* WHAT TO WORK ON *
How many lines in the items below contain the string "kern"? Give only the number.

* DATA SUPPLIED *
===============

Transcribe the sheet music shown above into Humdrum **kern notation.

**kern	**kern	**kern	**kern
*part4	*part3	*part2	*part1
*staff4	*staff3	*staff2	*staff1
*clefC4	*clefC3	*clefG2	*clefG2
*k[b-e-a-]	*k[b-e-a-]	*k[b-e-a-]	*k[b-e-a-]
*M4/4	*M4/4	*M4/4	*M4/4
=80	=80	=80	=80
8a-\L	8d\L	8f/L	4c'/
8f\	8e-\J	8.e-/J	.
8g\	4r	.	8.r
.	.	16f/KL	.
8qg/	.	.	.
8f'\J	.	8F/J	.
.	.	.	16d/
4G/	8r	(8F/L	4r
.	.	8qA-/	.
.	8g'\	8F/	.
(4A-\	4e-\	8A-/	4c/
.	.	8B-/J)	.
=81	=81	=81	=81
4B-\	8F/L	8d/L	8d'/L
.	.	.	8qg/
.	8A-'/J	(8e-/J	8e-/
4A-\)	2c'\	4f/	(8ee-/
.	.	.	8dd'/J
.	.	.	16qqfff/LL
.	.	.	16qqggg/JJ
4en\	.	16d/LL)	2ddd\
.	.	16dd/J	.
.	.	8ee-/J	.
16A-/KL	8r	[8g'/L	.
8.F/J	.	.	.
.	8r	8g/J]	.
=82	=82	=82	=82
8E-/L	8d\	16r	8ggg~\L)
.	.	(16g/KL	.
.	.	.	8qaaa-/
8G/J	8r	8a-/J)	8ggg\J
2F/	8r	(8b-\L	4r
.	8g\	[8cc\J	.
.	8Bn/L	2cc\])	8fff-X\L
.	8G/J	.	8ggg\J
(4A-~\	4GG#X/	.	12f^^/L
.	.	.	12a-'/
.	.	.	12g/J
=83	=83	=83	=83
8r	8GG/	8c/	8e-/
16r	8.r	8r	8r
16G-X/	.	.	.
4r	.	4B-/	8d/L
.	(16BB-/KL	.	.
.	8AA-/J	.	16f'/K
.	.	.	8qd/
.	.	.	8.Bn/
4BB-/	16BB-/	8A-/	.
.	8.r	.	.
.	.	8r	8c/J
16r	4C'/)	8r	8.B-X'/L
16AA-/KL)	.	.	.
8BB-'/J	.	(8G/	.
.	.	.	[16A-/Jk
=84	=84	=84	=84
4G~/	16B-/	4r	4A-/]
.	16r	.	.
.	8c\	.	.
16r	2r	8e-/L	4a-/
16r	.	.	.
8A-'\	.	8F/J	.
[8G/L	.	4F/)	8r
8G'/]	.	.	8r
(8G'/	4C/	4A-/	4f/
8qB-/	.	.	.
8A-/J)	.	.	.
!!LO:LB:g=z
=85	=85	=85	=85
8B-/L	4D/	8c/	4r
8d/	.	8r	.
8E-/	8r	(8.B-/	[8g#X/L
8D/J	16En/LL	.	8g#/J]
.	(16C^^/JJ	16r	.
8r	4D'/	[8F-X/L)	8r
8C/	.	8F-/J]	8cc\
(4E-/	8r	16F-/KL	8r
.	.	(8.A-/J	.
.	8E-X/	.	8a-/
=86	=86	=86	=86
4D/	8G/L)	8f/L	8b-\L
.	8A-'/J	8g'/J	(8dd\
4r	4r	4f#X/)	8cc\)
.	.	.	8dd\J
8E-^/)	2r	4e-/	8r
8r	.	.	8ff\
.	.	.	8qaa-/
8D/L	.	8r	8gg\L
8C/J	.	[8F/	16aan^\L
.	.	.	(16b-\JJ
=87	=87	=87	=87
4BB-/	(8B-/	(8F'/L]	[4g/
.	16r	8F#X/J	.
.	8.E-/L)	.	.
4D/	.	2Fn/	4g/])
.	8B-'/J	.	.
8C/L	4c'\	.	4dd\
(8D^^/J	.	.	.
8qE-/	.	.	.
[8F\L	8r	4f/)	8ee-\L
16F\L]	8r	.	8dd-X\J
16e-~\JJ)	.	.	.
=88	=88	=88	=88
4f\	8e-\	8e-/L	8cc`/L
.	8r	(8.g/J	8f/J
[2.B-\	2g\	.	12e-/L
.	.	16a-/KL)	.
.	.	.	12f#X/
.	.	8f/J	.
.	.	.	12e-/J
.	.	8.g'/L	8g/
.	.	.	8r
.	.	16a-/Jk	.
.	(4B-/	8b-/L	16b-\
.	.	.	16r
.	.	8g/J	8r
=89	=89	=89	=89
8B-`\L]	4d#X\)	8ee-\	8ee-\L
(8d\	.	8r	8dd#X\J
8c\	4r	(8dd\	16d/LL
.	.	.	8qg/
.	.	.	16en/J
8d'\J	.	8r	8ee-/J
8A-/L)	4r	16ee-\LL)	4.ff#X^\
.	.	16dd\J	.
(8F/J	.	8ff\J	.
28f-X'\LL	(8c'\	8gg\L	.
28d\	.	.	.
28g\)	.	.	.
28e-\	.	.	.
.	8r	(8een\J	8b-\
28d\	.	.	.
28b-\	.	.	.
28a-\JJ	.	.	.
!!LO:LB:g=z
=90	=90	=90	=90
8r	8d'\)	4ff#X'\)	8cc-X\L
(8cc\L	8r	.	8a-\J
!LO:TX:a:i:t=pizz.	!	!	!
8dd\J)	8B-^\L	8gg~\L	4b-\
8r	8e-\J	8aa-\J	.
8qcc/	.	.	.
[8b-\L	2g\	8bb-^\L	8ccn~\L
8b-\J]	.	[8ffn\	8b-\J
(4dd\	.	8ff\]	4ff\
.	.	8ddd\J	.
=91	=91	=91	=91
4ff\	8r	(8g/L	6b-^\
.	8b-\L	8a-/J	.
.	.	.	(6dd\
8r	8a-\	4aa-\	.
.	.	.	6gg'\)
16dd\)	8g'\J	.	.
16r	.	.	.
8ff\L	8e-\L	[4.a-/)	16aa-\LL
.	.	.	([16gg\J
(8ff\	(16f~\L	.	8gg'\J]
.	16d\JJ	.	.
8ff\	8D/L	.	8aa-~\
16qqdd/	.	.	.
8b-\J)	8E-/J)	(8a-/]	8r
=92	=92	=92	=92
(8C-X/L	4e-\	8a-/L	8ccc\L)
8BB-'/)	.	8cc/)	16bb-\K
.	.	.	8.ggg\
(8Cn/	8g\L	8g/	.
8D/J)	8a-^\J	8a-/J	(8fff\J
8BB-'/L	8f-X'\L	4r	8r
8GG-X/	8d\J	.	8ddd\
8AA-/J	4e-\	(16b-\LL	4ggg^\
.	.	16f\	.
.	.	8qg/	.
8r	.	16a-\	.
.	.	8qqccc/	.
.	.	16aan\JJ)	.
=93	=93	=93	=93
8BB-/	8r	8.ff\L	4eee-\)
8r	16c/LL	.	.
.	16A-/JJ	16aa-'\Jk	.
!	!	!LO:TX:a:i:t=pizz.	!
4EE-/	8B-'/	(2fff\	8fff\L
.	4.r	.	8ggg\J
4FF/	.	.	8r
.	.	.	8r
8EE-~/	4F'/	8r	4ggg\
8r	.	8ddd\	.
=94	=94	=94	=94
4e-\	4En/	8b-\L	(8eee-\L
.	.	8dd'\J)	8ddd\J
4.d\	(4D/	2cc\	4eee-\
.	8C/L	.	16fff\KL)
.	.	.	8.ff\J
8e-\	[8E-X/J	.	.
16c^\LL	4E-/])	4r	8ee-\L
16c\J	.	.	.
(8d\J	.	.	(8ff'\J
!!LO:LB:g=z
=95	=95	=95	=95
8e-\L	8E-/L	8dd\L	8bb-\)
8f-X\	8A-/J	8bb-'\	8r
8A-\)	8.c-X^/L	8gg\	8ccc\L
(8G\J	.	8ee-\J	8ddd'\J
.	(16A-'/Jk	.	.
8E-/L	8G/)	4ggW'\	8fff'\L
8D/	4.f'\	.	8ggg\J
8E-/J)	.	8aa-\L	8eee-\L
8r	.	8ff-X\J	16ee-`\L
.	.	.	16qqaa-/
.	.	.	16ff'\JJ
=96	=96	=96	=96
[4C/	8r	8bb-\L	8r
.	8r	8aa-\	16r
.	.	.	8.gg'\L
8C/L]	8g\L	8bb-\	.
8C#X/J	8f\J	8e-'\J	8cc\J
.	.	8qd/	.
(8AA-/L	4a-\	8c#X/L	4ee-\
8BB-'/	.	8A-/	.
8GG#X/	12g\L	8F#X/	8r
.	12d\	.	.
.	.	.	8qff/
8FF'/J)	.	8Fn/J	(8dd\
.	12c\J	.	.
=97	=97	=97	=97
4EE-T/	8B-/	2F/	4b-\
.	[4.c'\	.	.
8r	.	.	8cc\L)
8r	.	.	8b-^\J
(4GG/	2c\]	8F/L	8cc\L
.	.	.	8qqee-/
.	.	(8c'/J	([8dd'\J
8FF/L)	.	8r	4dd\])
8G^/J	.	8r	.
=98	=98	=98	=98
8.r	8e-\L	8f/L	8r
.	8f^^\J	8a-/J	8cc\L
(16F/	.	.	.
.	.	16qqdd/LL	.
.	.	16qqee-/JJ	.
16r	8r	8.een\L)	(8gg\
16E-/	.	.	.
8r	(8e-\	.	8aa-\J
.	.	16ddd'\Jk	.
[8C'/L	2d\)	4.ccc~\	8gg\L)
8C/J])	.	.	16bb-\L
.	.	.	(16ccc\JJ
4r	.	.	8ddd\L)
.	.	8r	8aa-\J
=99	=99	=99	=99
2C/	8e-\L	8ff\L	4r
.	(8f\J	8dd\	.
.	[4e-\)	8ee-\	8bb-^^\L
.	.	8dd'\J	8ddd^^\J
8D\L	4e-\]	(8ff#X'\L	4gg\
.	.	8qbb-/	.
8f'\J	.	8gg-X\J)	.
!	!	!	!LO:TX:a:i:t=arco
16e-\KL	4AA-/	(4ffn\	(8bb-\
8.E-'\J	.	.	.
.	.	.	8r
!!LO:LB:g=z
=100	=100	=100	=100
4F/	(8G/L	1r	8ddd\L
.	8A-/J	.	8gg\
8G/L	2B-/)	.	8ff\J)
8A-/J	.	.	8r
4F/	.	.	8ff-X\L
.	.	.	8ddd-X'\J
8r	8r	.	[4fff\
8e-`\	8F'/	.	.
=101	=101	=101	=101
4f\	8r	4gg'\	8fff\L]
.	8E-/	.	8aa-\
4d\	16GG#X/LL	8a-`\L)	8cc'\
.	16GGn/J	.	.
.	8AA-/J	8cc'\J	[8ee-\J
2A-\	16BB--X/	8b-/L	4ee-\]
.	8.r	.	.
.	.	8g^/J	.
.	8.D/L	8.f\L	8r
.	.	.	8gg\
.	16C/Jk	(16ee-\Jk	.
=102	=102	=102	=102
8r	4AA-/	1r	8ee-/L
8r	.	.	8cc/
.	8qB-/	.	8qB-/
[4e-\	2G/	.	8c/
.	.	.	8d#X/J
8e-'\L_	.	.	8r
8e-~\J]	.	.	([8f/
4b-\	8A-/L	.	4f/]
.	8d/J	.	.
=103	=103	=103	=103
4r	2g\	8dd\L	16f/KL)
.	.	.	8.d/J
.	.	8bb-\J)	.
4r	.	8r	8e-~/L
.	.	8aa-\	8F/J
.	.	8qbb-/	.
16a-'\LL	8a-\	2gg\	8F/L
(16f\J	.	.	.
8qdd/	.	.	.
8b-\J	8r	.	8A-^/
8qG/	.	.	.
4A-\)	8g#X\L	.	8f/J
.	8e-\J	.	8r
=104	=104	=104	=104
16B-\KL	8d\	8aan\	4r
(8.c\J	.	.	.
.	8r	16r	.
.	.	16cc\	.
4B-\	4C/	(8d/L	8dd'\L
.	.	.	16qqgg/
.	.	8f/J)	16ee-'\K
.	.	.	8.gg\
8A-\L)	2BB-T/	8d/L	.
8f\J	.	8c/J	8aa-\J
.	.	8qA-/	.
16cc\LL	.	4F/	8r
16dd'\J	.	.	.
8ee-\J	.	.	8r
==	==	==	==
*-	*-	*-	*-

===============

* OUTPUT OF THE TASK *
2